EXERCISE PROMPT >> Needed from the data below: every line from the one with "none -> white 1x1 brick [740,195,770,235]" up to and including the one with "none -> yellow 1x3 brick [239,328,291,489]", repeated exactly and with nothing else.

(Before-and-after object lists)
"""
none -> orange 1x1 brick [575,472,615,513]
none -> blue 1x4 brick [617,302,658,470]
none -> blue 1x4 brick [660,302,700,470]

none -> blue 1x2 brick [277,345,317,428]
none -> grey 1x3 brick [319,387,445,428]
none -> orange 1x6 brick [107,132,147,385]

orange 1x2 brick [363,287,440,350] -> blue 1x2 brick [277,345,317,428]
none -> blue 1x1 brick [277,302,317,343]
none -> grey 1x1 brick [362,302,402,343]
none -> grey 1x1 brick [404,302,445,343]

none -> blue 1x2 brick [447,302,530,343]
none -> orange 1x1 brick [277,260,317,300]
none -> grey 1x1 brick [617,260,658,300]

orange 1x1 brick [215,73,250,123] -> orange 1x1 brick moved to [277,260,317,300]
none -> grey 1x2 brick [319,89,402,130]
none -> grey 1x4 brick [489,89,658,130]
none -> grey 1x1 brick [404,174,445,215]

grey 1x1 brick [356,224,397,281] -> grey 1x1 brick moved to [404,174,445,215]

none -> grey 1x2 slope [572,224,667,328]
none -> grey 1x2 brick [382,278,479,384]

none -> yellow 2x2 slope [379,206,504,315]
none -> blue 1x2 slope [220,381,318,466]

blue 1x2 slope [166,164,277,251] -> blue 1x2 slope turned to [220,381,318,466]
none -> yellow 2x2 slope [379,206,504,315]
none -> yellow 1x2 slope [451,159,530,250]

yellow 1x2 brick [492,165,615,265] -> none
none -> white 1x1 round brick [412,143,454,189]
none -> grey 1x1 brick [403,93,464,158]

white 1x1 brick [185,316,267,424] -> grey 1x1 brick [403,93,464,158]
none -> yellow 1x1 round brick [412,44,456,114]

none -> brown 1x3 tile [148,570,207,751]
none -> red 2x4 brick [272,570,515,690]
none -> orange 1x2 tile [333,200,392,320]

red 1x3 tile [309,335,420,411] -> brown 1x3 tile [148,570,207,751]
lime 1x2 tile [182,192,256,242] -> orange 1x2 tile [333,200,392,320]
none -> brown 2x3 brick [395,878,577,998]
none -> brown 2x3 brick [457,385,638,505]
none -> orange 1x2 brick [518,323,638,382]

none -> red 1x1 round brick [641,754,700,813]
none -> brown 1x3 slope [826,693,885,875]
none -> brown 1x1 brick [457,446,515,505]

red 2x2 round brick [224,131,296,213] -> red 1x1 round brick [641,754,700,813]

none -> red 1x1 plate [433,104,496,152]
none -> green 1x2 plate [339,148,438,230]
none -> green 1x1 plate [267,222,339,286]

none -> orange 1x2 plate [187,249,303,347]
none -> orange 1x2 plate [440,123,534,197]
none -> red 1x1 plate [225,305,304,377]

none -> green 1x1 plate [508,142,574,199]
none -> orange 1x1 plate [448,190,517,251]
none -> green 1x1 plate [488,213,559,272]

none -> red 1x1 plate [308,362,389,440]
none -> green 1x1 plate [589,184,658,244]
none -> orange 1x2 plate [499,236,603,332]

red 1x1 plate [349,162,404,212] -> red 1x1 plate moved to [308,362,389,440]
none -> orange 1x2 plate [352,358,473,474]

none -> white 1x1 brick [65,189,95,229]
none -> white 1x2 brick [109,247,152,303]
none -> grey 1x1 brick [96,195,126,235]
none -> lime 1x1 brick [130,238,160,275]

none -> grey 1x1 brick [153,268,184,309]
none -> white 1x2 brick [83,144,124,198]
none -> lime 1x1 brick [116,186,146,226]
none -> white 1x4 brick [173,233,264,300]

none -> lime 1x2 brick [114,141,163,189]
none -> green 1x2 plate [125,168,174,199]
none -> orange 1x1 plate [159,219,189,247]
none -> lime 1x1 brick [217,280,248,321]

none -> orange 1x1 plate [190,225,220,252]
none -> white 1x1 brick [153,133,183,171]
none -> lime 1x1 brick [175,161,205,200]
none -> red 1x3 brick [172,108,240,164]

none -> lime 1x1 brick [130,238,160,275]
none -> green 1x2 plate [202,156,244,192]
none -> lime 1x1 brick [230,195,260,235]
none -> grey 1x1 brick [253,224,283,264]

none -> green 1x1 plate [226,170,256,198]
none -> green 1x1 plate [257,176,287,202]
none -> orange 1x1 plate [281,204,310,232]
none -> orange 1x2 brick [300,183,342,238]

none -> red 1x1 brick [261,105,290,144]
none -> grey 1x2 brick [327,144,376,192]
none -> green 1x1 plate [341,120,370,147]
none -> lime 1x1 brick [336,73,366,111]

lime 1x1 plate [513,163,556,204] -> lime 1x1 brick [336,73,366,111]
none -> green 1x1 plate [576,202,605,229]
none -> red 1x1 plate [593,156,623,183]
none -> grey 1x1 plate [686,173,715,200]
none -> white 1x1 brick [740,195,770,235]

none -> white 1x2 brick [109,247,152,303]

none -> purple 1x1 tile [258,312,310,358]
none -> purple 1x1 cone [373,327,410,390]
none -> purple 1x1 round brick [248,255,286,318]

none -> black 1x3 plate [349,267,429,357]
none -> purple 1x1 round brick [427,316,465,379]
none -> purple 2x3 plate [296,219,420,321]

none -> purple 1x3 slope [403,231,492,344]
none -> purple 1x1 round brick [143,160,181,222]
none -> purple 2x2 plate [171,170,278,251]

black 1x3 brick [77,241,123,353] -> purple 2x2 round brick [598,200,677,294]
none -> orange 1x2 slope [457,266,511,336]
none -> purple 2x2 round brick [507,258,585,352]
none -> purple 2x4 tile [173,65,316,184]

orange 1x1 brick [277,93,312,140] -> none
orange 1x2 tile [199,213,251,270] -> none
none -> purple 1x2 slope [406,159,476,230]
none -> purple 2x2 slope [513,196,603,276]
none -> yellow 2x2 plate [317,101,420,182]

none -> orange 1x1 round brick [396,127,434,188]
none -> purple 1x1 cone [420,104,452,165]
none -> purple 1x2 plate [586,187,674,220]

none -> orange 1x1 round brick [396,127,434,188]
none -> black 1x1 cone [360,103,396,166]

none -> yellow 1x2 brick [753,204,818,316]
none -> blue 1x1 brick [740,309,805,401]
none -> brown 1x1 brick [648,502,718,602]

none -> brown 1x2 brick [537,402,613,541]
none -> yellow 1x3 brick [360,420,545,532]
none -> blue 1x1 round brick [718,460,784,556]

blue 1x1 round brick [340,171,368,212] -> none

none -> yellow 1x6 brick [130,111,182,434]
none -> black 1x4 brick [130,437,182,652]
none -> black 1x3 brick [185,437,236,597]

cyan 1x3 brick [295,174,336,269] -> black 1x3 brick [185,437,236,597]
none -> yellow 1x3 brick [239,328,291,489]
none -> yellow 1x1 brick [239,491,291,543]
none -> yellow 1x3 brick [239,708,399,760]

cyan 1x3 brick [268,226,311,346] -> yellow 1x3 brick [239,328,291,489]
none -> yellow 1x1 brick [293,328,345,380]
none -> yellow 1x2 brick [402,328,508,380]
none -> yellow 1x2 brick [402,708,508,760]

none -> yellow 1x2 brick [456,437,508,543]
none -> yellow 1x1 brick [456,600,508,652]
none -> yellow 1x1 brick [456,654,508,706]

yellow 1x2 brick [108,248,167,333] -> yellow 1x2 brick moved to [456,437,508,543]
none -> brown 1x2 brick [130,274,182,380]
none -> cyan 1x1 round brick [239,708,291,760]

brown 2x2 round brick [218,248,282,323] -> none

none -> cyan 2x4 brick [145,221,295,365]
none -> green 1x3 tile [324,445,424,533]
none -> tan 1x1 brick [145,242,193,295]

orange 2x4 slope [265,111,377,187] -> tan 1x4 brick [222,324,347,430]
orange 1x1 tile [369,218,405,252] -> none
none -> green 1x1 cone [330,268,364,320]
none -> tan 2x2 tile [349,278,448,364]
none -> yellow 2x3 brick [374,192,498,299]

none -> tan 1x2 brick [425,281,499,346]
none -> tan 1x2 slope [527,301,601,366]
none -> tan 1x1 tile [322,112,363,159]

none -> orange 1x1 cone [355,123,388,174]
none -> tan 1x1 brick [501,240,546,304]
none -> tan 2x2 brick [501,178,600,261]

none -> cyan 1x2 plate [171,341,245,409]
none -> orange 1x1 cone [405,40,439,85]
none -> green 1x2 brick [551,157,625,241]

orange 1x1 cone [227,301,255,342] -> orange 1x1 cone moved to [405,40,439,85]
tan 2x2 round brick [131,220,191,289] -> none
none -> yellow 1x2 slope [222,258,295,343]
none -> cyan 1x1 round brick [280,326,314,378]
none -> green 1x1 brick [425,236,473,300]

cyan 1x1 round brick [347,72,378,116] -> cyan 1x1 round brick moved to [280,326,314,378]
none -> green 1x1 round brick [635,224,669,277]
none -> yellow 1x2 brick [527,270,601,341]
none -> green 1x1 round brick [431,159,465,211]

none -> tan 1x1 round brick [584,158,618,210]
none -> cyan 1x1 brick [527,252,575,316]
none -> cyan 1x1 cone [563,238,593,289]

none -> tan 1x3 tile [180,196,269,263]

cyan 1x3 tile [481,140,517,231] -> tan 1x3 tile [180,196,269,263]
"""
SOLUTION FOR THIS PROBLEM >>
none -> white 1x1 brick [740,195,770,235]

none -> white 1x2 brick [109,247,152,303]

none -> purple 1x1 tile [258,312,310,358]
none -> purple 1x1 cone [373,327,410,390]
none -> purple 1x1 round brick [248,255,286,318]

none -> black 1x3 plate [349,267,429,357]
none -> purple 1x1 round brick [427,316,465,379]
none -> purple 2x3 plate [296,219,420,321]

none -> purple 1x3 slope [403,231,492,344]
none -> purple 1x1 round brick [143,160,181,222]
none -> purple 2x2 plate [171,170,278,251]

black 1x3 brick [77,241,123,353] -> purple 2x2 round brick [598,200,677,294]
none -> orange 1x2 slope [457,266,511,336]
none -> purple 2x2 round brick [507,258,585,352]
none -> purple 2x4 tile [173,65,316,184]

orange 1x1 brick [277,93,312,140] -> none
orange 1x2 tile [199,213,251,270] -> none
none -> purple 1x2 slope [406,159,476,230]
none -> purple 2x2 slope [513,196,603,276]
none -> yellow 2x2 plate [317,101,420,182]

none -> orange 1x1 round brick [396,127,434,188]
none -> purple 1x1 cone [420,104,452,165]
none -> purple 1x2 plate [586,187,674,220]

none -> orange 1x1 round brick [396,127,434,188]
none -> black 1x1 cone [360,103,396,166]

none -> yellow 1x2 brick [753,204,818,316]
none -> blue 1x1 brick [740,309,805,401]
none -> brown 1x1 brick [648,502,718,602]

none -> brown 1x2 brick [537,402,613,541]
none -> yellow 1x3 brick [360,420,545,532]
none -> blue 1x1 round brick [718,460,784,556]

blue 1x1 round brick [340,171,368,212] -> none

none -> yellow 1x6 brick [130,111,182,434]
none -> black 1x4 brick [130,437,182,652]
none -> black 1x3 brick [185,437,236,597]

cyan 1x3 brick [295,174,336,269] -> black 1x3 brick [185,437,236,597]
none -> yellow 1x3 brick [239,328,291,489]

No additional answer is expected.